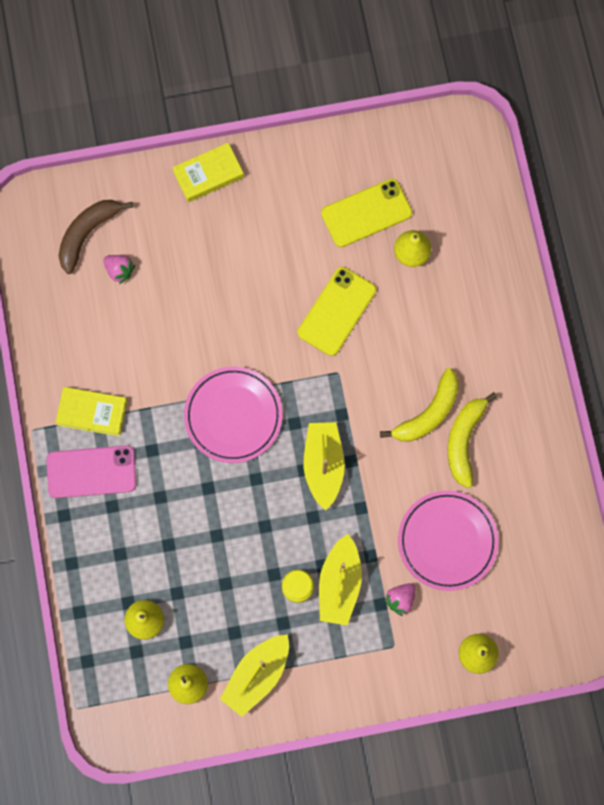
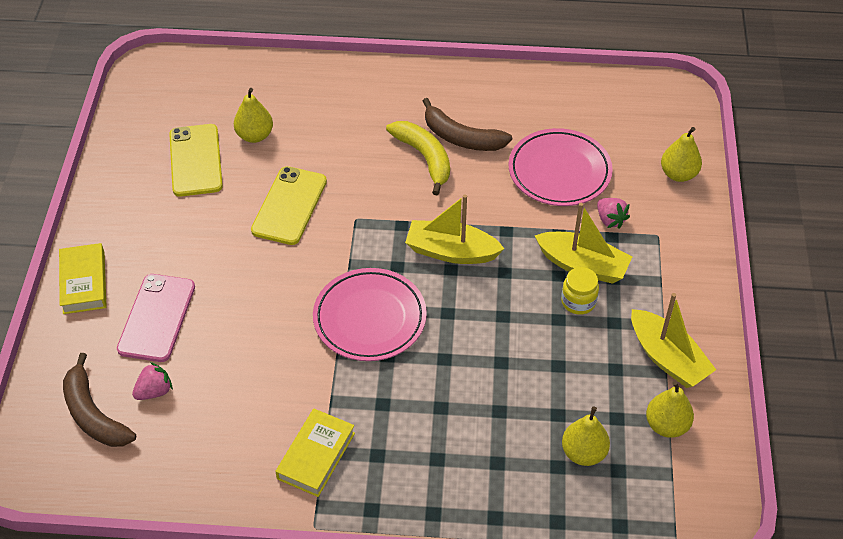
camera: 75 degrees left, 25 degrees down
(91, 472) = (388, 472): pink phone -> pink phone (157, 318)
(337, 311) = (289, 206): yellow phone -> yellow phone turned 60 degrees clockwise
(464, 441) = (461, 138): yellow banana -> brown banana

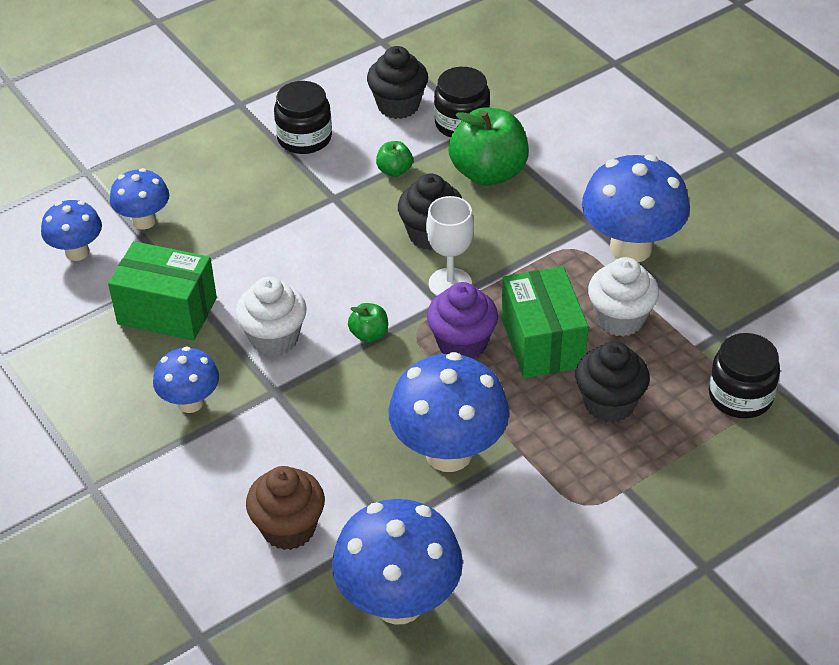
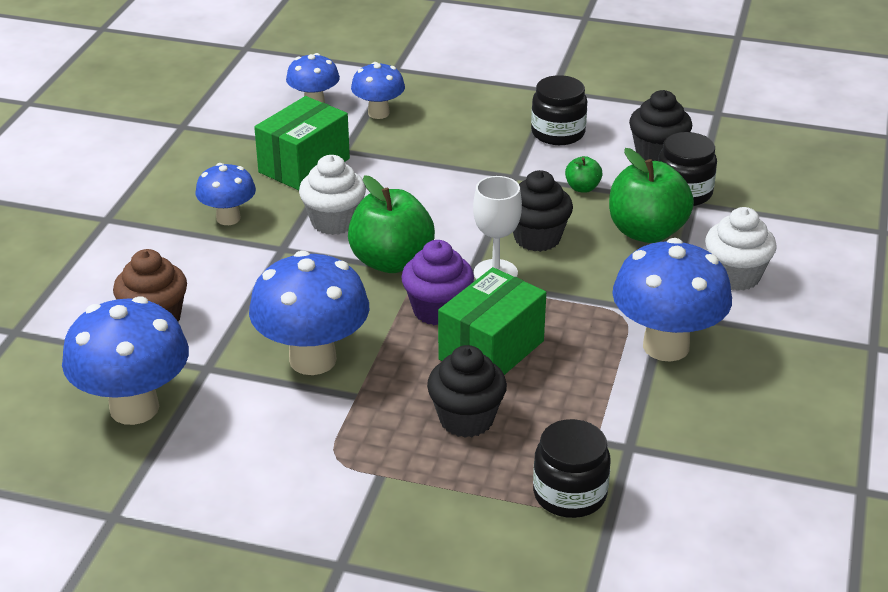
camera: 50 degrees right, 10 degrees down
(167, 311) = (304, 165): green box -> green box turned 60 degrees clockwise
(369, 334) = (391, 261): green apple -> green apple, size x2.16
(620, 319) = (573, 380): white cupcake -> white cupcake (735, 276)

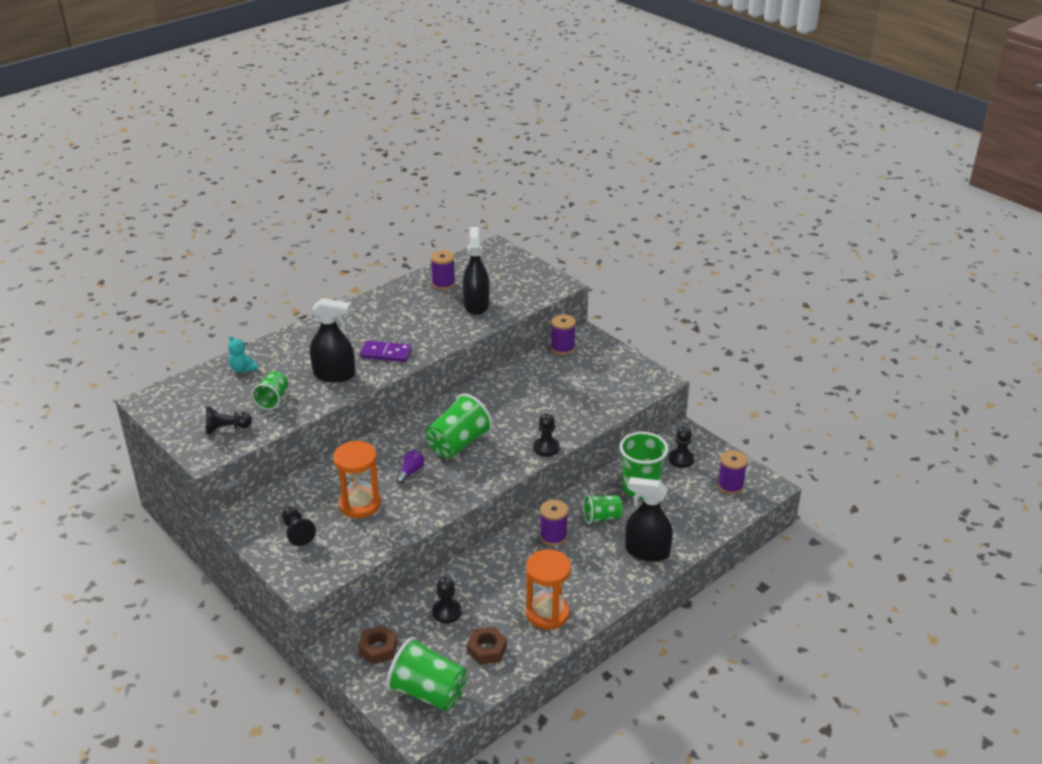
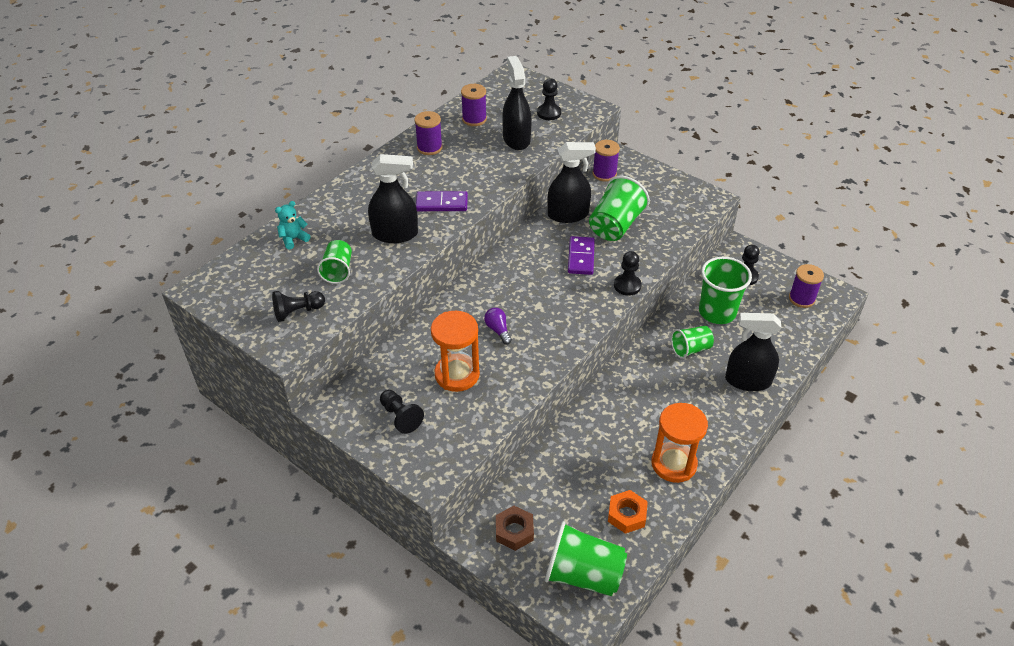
camera: 10 degrees left, 10 degrees up
(243, 369) = (293, 239): turquoise teddy bear -> turquoise teddy bear turned 105 degrees clockwise
(410, 472) = (498, 330): purple light bulb -> purple light bulb turned 45 degrees counterclockwise
(447, 612) = (571, 478): black pawn -> black pawn (549, 113)
(458, 444) = (536, 292): green cup -> green cup (615, 226)
(487, 649) = (626, 515): brown nut -> orange nut
(512, 419) = (581, 257): none -> purple domino
(513, 380) = (568, 215): none -> black spray bottle
(553, 536) = (650, 377): purple spool -> purple spool (429, 148)

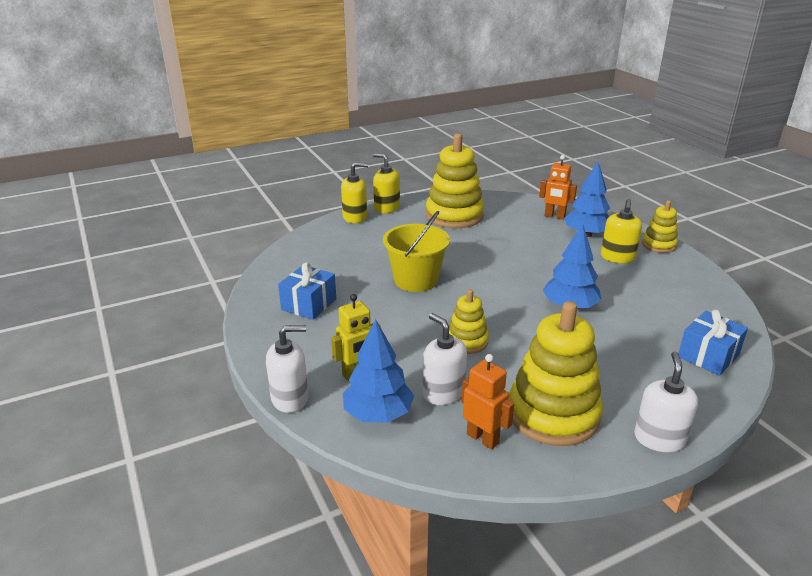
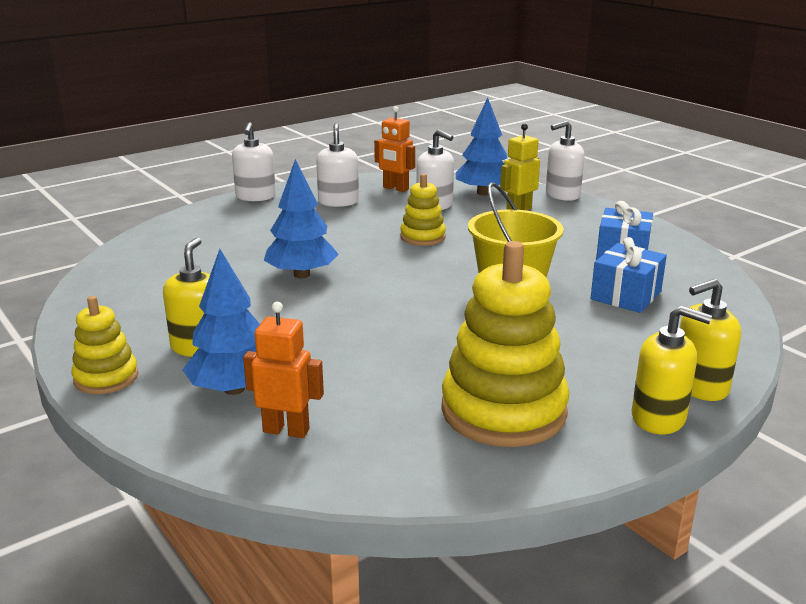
camera: 170 degrees right, 5 degrees down
(553, 414) = (338, 202): yellow stacking toy -> white soap dispenser
(708, 356) = (165, 244): blue gift -> blue gift (626, 295)

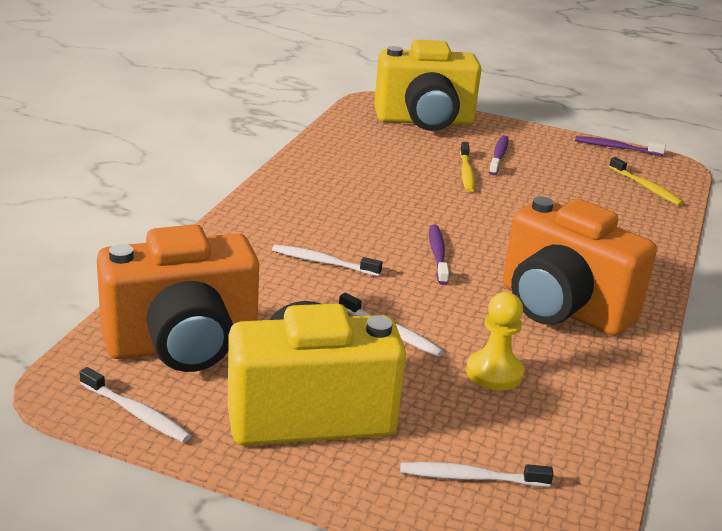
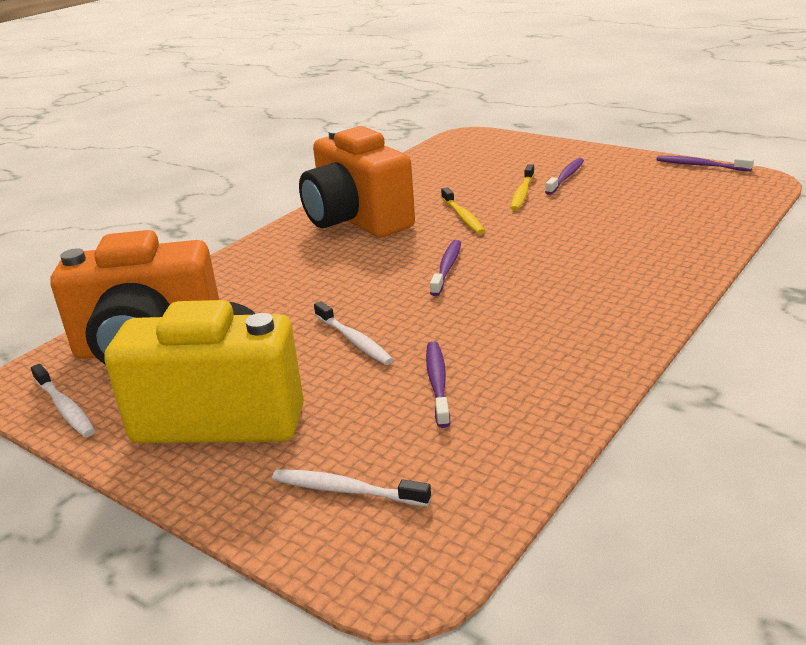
camera: 20 degrees right, 0 degrees up
(323, 262) = (328, 275): white toothbrush -> none
(424, 121) = (507, 150): yellow camera -> none
(494, 373) = (437, 383): yellow pawn -> purple toothbrush
(562, 308) = (551, 320): orange camera -> orange camera (357, 221)
(646, 187) = (715, 202): yellow toothbrush -> yellow toothbrush (463, 217)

####################

» WHAT TO PRODUCE
Give the data above again, exactly, with every picture removed.

» COMPLETED EXERCISE
camera: 75 degrees left, 25 degrees down
(91, 472) = (388, 472): pink phone -> pink phone (157, 318)
(337, 311) = (289, 206): yellow phone -> yellow phone turned 60 degrees clockwise
(464, 441) = (461, 138): yellow banana -> brown banana

camera: 50 degrees right, 10 degrees down
(167, 311) = (304, 165): green box -> green box turned 60 degrees clockwise
(369, 334) = (391, 261): green apple -> green apple, size x2.16
(620, 319) = (573, 380): white cupcake -> white cupcake (735, 276)

camera: 10 degrees left, 10 degrees up
(243, 369) = (293, 239): turquoise teddy bear -> turquoise teddy bear turned 105 degrees clockwise
(410, 472) = (498, 330): purple light bulb -> purple light bulb turned 45 degrees counterclockwise
(447, 612) = (571, 478): black pawn -> black pawn (549, 113)
(458, 444) = (536, 292): green cup -> green cup (615, 226)
(487, 649) = (626, 515): brown nut -> orange nut
(512, 419) = (581, 257): none -> purple domino
(513, 380) = (568, 215): none -> black spray bottle
(553, 536) = (650, 377): purple spool -> purple spool (429, 148)

camera: 170 degrees right, 5 degrees down
(553, 414) = (338, 202): yellow stacking toy -> white soap dispenser
(708, 356) = (165, 244): blue gift -> blue gift (626, 295)

camera: 20 degrees right, 0 degrees up
(323, 262) = (328, 275): white toothbrush -> none
(424, 121) = (507, 150): yellow camera -> none
(494, 373) = (437, 383): yellow pawn -> purple toothbrush
(562, 308) = (551, 320): orange camera -> orange camera (357, 221)
(646, 187) = (715, 202): yellow toothbrush -> yellow toothbrush (463, 217)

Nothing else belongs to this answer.